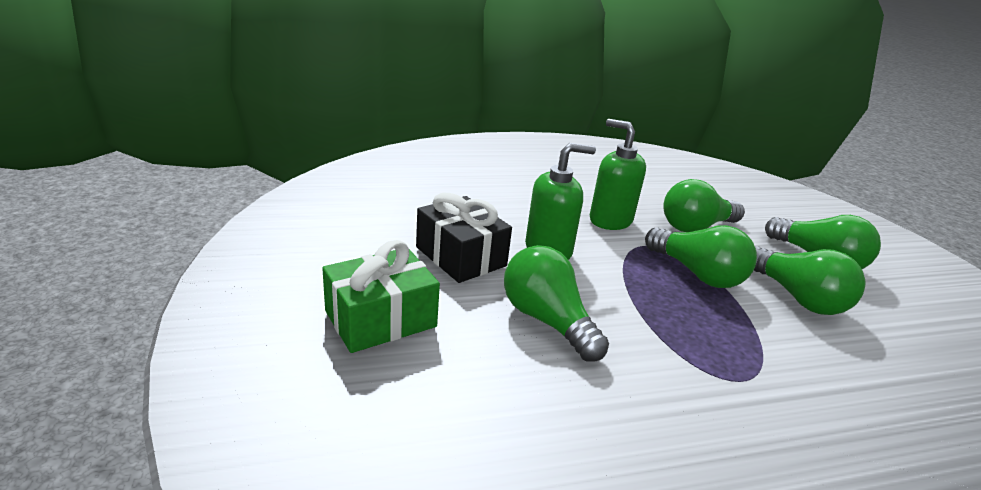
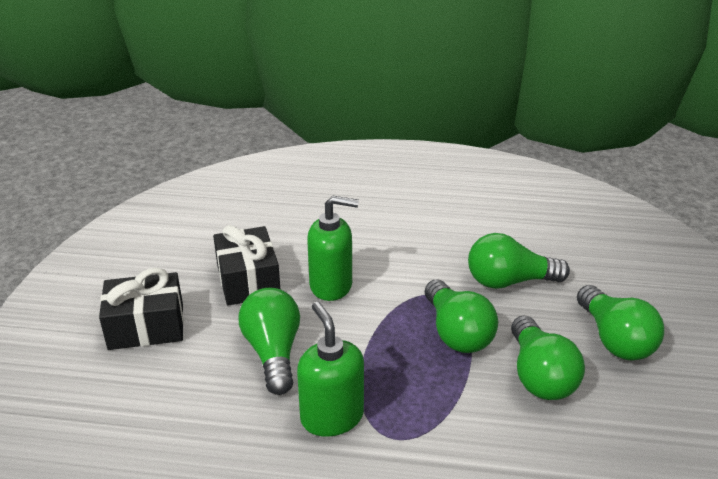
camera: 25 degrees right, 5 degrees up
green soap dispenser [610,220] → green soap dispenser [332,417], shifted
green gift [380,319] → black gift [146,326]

• _Problem statement_:
Please return each line of the data above in which the word "green" occurs.

• _Output_:
green soap dispenser [610,220] → green soap dispenser [332,417], shifted
green gift [380,319] → black gift [146,326]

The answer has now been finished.